Object inventory comparisons:
————————
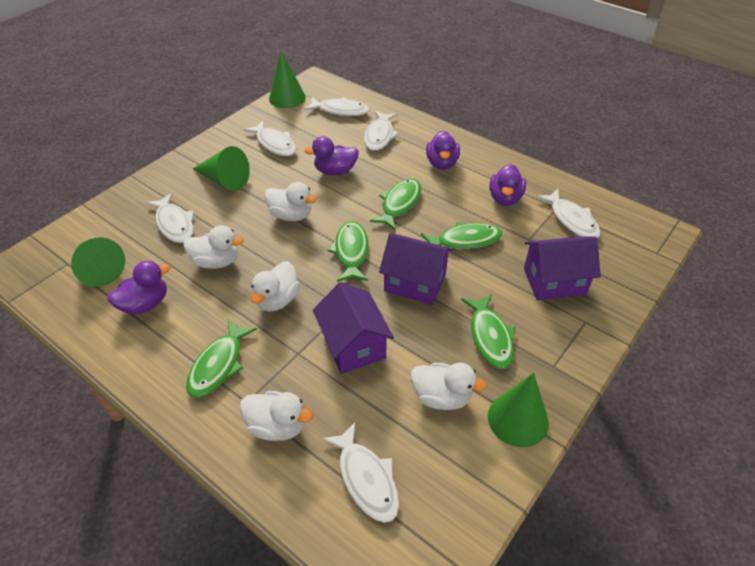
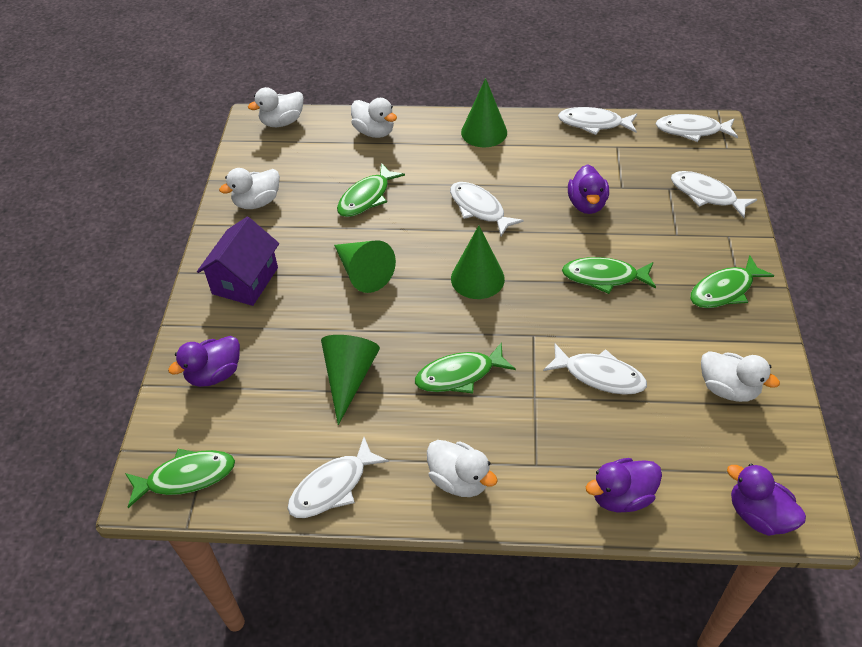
purple house: [313,282,394,374] [379,234,453,305] [524,236,601,300] = 3 -> [197,217,279,306] = 1

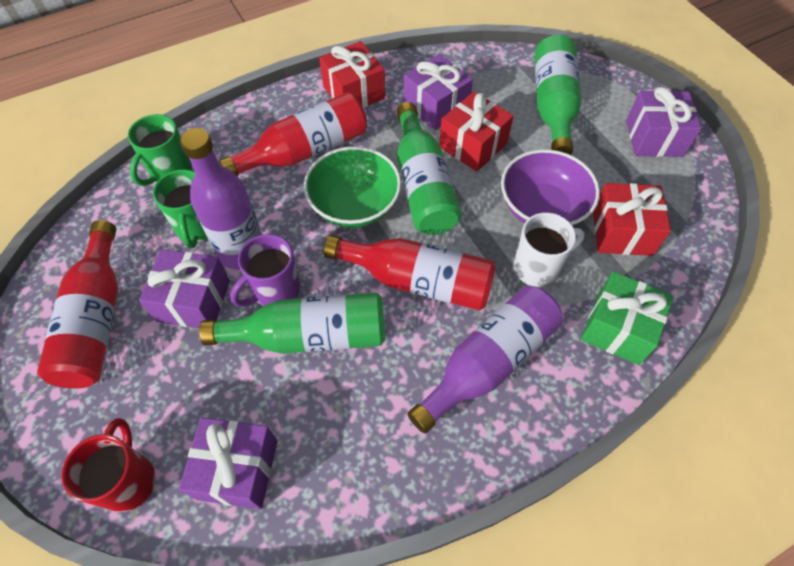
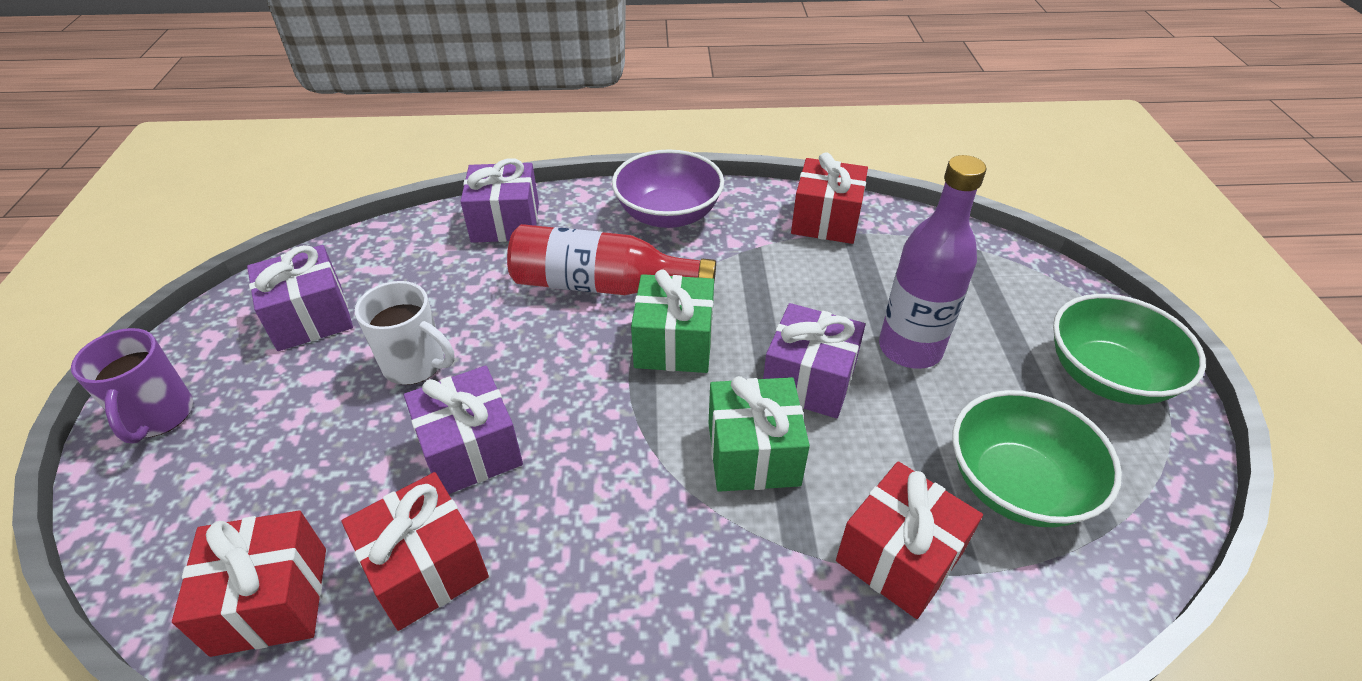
green bottle: [199,292,385,354] [397,102,461,235] [535,35,581,155] = 3 -> none = 0
green bowl: [304,146,401,228] = 1 -> [953,390,1122,527] [1053,294,1206,405] = 2
green gift: [581,271,674,365] = 1 -> [631,270,714,373] [708,376,810,492] = 2
green mug: [128,114,192,186] [153,169,208,248] = 2 -> none = 0
purple bottle: [180,128,262,270] [407,286,563,434] = 2 -> [879,155,986,369] = 1
red bottle: [37,220,118,389] [219,92,367,176] [323,235,496,310] = 3 -> [507,224,716,295] = 1
red gift: [319,41,385,108] [439,92,514,172] [593,183,671,256] = 3 -> [172,511,326,657] [342,472,489,631] [791,152,868,244] [836,461,983,619] = 4
red mug: [62,418,155,512] = 1 -> none = 0

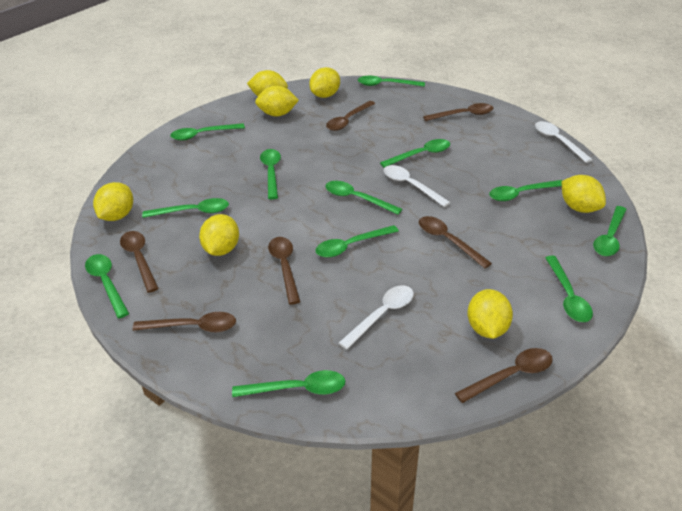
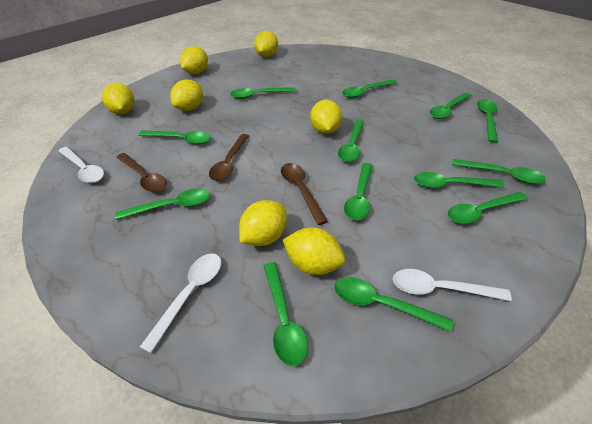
brown spoon: [120,231,159,293] [132,312,236,332] [268,237,300,304] [326,101,376,131] [419,216,492,268] [423,103,494,121] [455,348,553,403] = 7 -> [116,153,167,192] [209,134,249,181] [281,163,328,225] = 3
green spoon: [85,254,129,318] [142,198,229,218] [170,123,245,140] [232,370,345,397] [260,149,281,199] [315,225,399,258] [325,181,402,215] [358,76,425,87] [380,139,450,168] [489,180,563,201] [545,256,593,322] [593,206,627,256] = 12 -> [115,188,210,220] [139,130,211,145] [230,87,296,99] [264,262,308,366] [334,277,453,332] [338,120,364,162] [342,80,397,98] [344,163,372,220] [414,172,505,188] [430,92,472,119] [448,192,527,224] [452,159,546,184] [477,99,498,143] = 13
————————
→ **What is required**:
Go through the records line by line, and copy each line that holds the string "purple".

→ **Your response**:
purple house: [313,282,394,374] [379,234,453,305] [524,236,601,300] = 3 -> [197,217,279,306] = 1
purple bottle: [180,128,262,270] [407,286,563,434] = 2 -> [879,155,986,369] = 1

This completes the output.